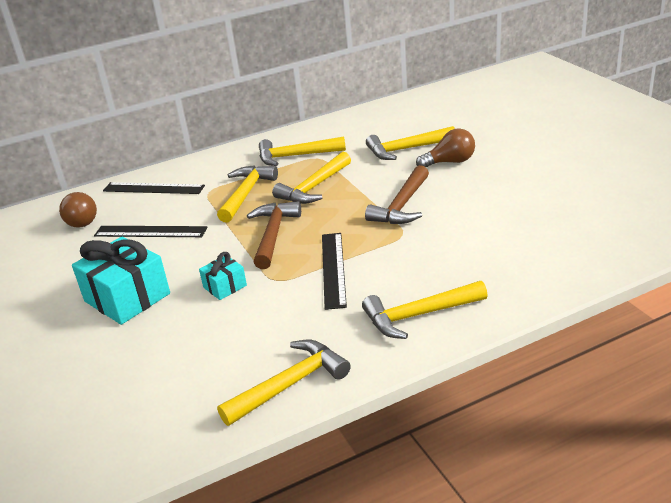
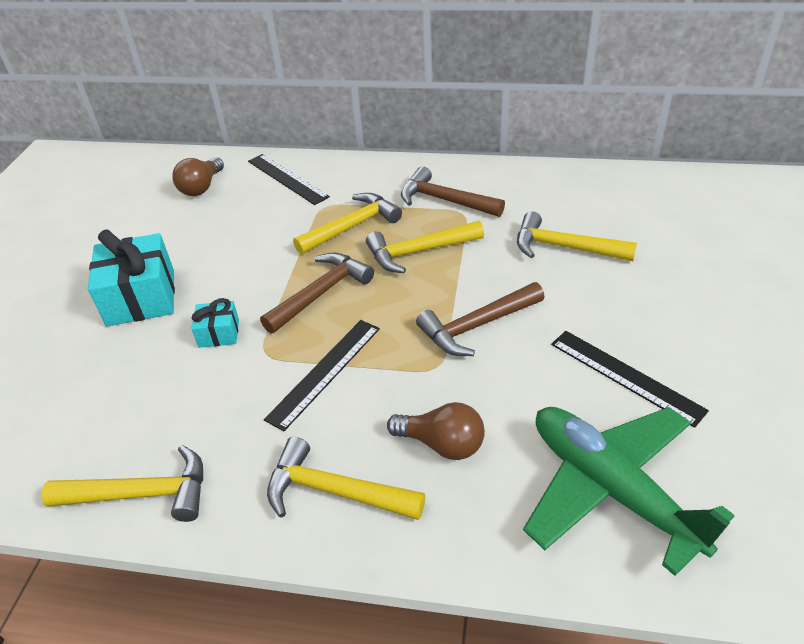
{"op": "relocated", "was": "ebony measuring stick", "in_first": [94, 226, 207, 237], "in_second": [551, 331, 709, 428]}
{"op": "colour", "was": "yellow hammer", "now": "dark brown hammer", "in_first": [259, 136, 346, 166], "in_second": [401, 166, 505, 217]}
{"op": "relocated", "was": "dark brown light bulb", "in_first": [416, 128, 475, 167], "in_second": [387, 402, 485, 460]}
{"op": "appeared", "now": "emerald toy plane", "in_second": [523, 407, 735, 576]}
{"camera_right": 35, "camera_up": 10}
——
# What is required
All lines in the listing above with the string "dark" should be returned.

# Solved exercise
{"op": "colour", "was": "yellow hammer", "now": "dark brown hammer", "in_first": [259, 136, 346, 166], "in_second": [401, 166, 505, 217]}
{"op": "relocated", "was": "dark brown light bulb", "in_first": [416, 128, 475, 167], "in_second": [387, 402, 485, 460]}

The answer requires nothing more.